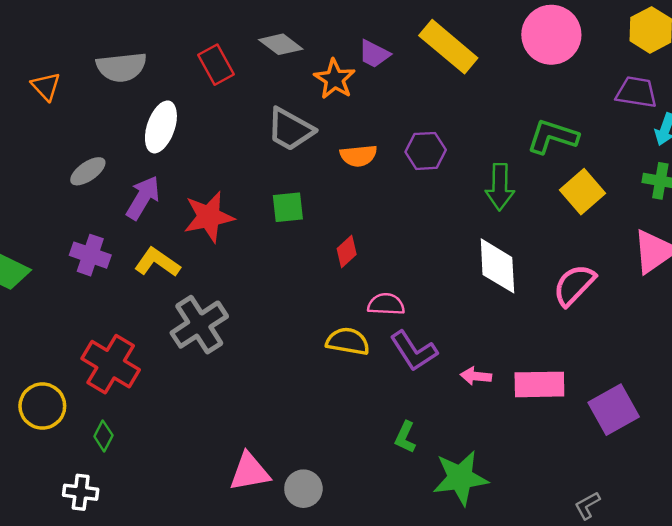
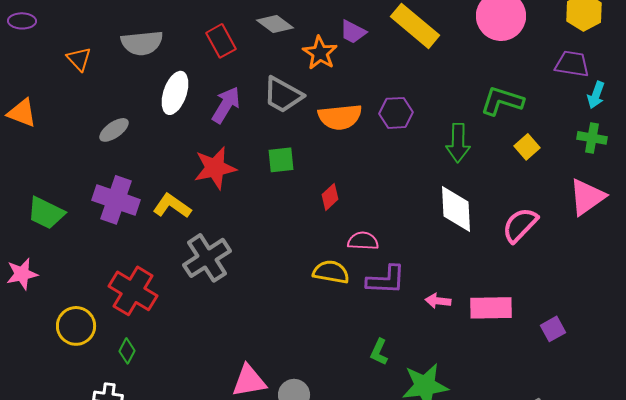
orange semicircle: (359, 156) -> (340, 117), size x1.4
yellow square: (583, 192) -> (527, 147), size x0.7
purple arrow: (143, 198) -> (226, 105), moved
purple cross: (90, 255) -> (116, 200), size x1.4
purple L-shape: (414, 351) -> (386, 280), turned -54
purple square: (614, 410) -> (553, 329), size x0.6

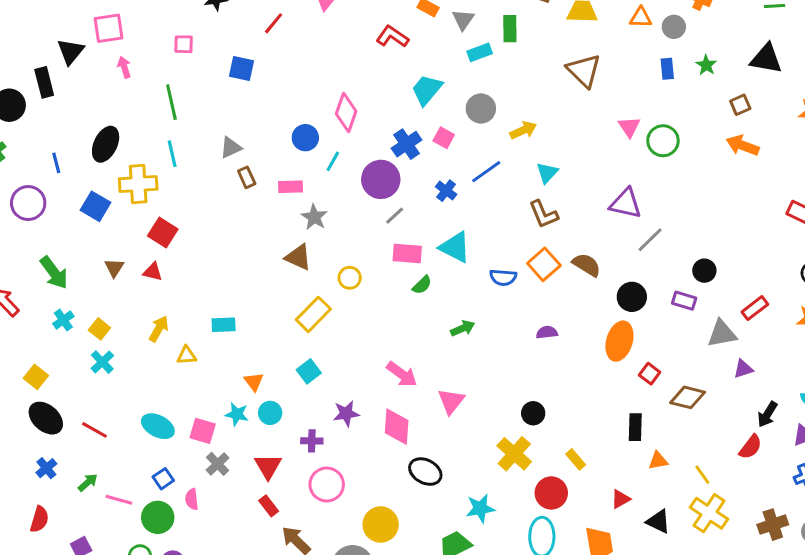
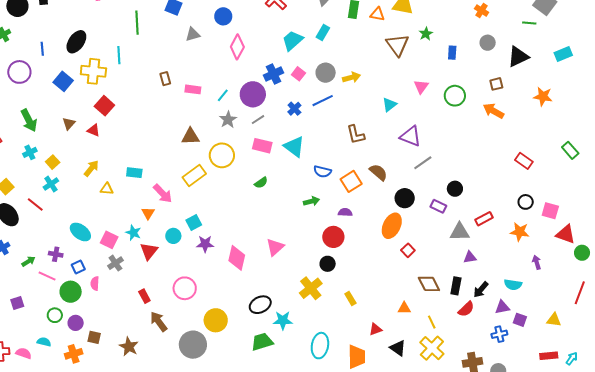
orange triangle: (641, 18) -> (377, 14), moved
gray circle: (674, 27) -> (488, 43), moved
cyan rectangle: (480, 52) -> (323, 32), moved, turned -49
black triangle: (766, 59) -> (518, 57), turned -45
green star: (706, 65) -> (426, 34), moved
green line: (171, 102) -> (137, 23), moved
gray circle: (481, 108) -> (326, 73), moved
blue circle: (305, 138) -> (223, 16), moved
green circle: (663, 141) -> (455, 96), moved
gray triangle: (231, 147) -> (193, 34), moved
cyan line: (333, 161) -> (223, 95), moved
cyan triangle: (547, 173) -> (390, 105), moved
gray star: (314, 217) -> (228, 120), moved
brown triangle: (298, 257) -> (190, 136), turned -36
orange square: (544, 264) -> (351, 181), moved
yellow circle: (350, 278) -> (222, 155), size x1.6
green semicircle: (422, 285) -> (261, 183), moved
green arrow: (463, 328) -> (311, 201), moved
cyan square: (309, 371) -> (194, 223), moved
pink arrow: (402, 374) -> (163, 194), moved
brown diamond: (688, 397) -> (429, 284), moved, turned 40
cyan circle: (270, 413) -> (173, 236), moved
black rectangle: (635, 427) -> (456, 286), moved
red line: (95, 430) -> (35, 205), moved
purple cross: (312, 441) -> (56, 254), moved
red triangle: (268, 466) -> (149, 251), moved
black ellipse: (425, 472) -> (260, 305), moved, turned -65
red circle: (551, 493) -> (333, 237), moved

→ **Task instructions**
Collect, from the material above, every line containing the word "cross".

→ **Exercise answer**
purple cross: (90, 255) -> (116, 200), size x1.4
purple cross: (312, 441) -> (56, 254), moved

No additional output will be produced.